[Given entries]
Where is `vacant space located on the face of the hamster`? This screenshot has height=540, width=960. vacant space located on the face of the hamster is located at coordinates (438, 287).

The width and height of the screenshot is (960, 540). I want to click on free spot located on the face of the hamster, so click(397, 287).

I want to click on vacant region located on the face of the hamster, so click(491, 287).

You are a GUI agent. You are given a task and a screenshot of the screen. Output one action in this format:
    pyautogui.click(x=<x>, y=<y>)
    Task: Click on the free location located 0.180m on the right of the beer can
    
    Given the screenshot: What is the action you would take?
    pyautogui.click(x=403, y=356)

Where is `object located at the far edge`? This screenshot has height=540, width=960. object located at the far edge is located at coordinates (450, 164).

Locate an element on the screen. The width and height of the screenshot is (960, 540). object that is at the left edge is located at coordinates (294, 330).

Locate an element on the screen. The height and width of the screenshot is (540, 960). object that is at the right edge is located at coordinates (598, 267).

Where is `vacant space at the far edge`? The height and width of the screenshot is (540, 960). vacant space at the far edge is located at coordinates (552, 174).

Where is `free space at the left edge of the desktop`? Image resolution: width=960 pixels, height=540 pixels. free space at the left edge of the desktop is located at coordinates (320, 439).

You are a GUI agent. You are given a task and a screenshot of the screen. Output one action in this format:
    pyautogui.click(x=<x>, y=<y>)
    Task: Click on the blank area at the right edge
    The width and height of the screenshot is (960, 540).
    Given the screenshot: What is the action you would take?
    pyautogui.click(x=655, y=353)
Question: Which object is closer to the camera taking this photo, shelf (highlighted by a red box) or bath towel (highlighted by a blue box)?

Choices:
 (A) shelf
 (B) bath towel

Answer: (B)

...

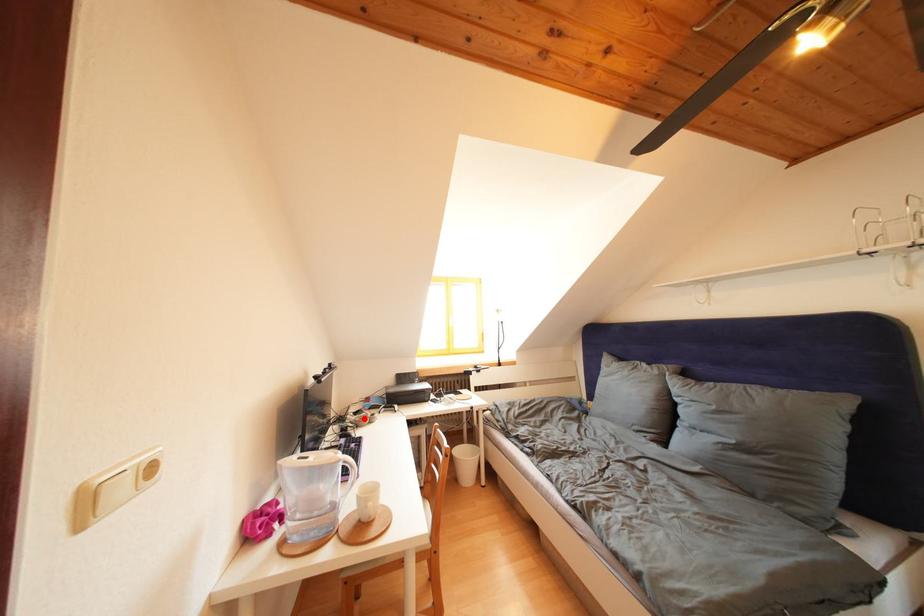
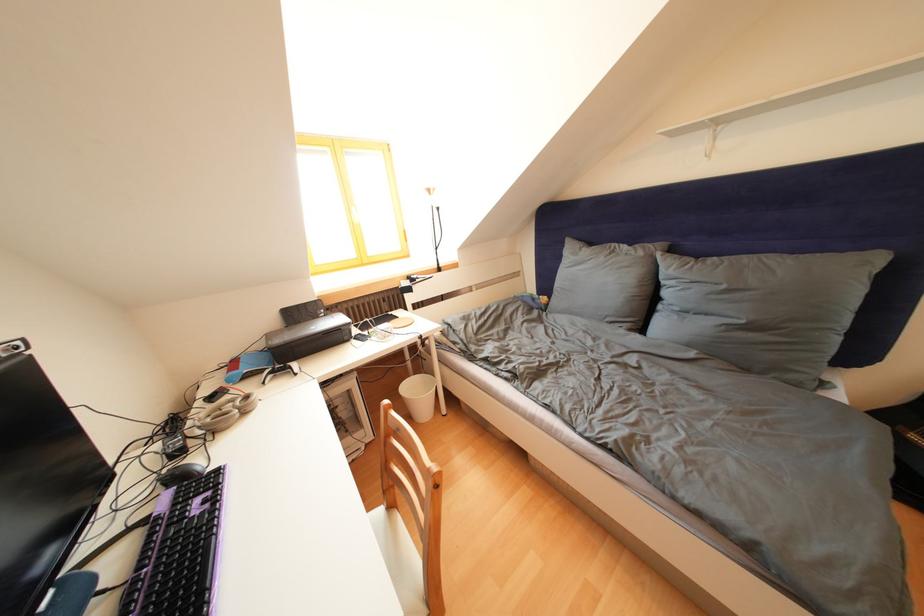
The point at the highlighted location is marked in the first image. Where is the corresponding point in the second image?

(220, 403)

[Assignment] Recast the part of the material that opens with the line containing "coordinates (438, 287)." and closes with the line containing "I want to click on vacant" as a Markdown table with the columns Row and Text. Number each line and skip the blank ones.

[Answer area]
| Row | Text |
|---|---|
| 1 | Where is `vacant space located on the face of the hamster`? This screenshot has height=540, width=960. vacant space located on the face of the hamster is located at coordinates (438, 287). |
| 2 | The width and height of the screenshot is (960, 540). I want to click on free spot located on the face of the hamster, so click(397, 287). |
| 3 | I want to click on vacant region located on the face of the hamster, so click(491, 287). |